*** Raw data Section Begins ***

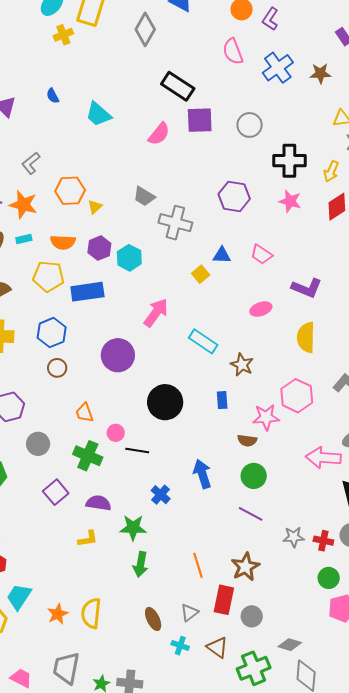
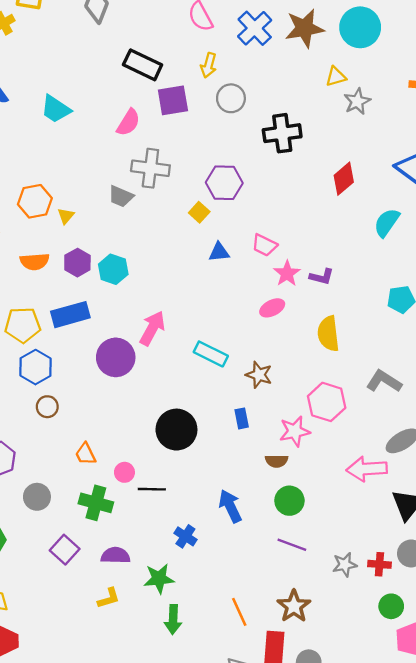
brown star: (320, 73) -> (304, 28), size x1.6
yellow arrow: (331, 171) -> (209, 65), moved
pink star: (290, 201) -> (287, 273), moved, turned 30
gray cross: (175, 223) -> (150, 168), moved
yellow square: (201, 274) -> (199, 212), moved
yellow pentagon: (48, 276) -> (23, 325), moved
purple L-shape: (307, 288) -> (322, 277), size x0.7
purple circle: (118, 355) -> (116, 357), moved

*** Raw data Section Ends ***

Start at the line with "gray cross: (175, 223) -> (150, 168), moved" and stop at the end of the records. Write those lines out exactly and add nothing.

gray cross: (175, 223) -> (150, 168), moved
yellow square: (201, 274) -> (199, 212), moved
yellow pentagon: (48, 276) -> (23, 325), moved
purple L-shape: (307, 288) -> (322, 277), size x0.7
purple circle: (118, 355) -> (116, 357), moved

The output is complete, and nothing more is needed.